### Your instructions:
After reading the entries below, report how many lines have the string "fish" in them, giving the number alone.

*** Opening of Material provided ***

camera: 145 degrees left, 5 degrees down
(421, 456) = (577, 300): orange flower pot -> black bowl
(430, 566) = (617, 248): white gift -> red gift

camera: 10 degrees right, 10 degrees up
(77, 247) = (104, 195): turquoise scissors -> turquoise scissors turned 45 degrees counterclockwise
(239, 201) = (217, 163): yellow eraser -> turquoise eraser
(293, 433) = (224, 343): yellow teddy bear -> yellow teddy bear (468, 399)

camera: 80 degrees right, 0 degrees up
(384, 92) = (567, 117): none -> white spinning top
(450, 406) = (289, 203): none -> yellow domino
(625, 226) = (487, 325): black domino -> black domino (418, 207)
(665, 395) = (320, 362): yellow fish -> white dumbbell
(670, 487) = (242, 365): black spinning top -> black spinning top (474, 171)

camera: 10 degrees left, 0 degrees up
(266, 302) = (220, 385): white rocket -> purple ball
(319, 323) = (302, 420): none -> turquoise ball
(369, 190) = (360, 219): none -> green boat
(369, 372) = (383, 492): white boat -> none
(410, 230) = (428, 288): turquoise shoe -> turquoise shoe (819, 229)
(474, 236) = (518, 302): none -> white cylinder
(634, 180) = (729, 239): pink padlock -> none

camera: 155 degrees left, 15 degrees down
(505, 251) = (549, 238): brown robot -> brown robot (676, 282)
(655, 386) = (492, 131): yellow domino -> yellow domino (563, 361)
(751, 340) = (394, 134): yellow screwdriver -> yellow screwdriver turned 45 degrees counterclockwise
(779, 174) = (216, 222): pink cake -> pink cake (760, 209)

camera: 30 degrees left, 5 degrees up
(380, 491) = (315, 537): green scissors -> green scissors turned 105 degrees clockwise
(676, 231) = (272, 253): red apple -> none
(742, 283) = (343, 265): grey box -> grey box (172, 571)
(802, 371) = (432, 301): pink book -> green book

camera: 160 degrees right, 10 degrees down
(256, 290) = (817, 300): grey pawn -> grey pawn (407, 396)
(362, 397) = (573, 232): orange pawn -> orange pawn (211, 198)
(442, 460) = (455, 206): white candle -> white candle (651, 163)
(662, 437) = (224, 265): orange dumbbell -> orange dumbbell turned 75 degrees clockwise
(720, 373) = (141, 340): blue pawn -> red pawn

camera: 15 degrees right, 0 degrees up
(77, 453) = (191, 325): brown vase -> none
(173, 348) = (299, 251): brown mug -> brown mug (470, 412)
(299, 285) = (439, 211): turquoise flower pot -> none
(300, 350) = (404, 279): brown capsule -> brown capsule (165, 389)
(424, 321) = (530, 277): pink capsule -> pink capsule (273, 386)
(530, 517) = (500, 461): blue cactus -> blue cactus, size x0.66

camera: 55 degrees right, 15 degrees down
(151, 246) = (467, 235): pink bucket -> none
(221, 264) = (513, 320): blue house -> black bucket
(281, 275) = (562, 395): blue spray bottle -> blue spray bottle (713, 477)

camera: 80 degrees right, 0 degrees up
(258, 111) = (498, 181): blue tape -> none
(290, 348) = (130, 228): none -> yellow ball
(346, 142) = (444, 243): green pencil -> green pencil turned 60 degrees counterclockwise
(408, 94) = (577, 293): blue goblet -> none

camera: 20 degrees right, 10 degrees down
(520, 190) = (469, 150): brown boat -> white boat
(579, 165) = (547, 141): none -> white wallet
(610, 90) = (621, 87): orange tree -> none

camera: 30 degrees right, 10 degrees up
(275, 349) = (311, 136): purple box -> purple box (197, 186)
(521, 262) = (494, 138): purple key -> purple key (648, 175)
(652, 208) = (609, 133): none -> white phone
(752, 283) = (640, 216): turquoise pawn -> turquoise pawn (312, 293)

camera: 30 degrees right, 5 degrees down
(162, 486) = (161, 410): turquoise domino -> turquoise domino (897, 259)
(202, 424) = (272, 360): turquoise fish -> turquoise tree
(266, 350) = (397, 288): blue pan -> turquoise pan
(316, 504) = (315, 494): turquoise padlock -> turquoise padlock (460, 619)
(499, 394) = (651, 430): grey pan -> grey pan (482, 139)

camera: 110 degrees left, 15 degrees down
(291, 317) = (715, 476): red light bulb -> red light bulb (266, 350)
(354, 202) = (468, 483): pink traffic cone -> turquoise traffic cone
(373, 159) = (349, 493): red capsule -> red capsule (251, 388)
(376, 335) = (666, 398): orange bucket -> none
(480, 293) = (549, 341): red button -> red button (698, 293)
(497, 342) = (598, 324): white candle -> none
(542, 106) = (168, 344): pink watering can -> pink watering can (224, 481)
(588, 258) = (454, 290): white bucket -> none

*** Close of Material provided ***

### Answer area:
2